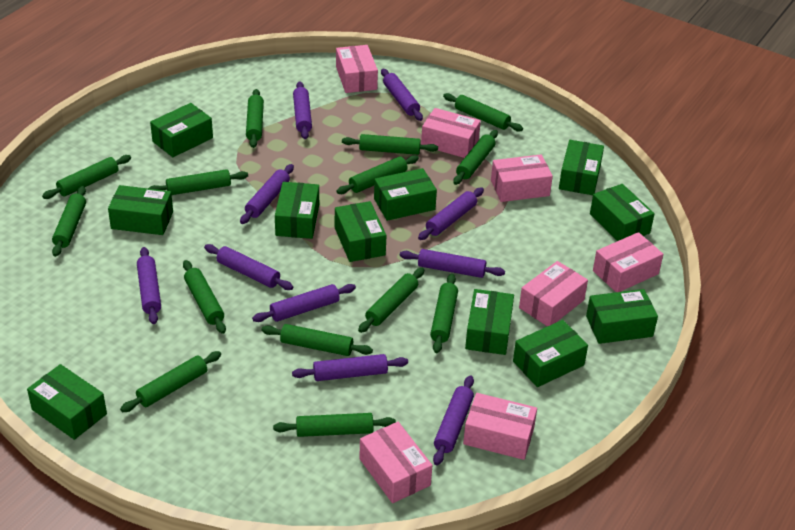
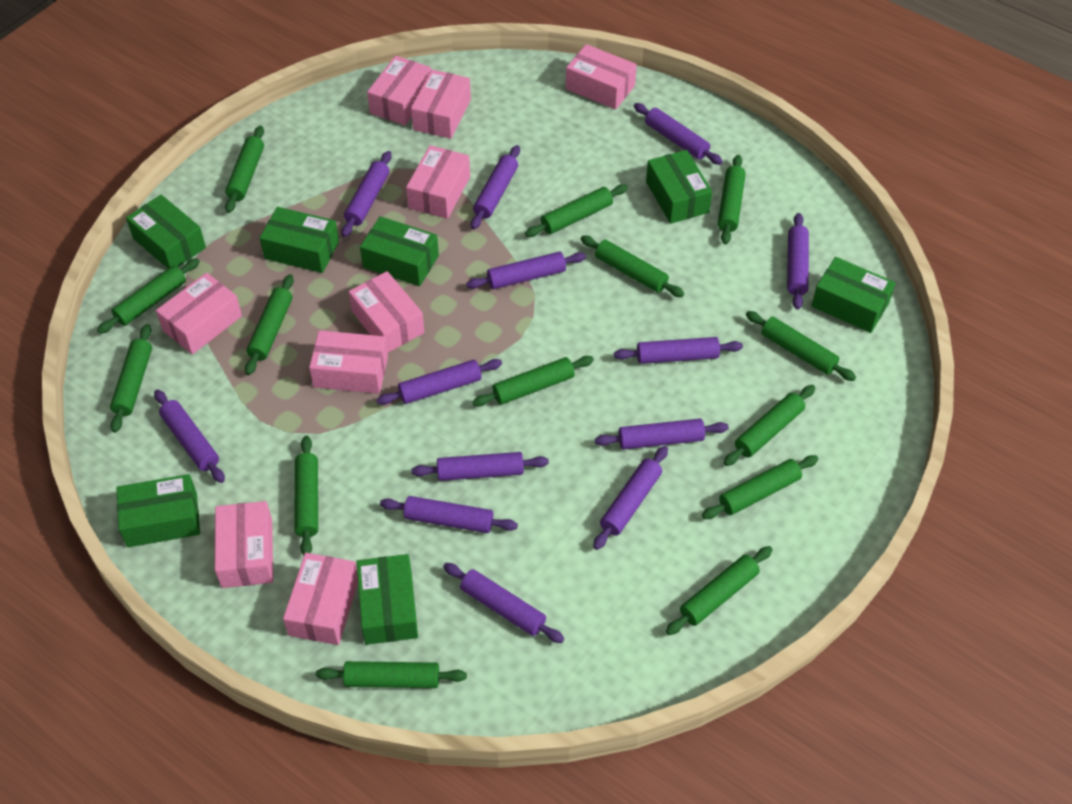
green box: 11 -> 7
pink box: 7 -> 9
purple rolling pin: 10 -> 13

Try it: Leaving out the pictures, output the listing above exactly as given.

Answer for this exercise:
green box: 11 -> 7
pink box: 7 -> 9
purple rolling pin: 10 -> 13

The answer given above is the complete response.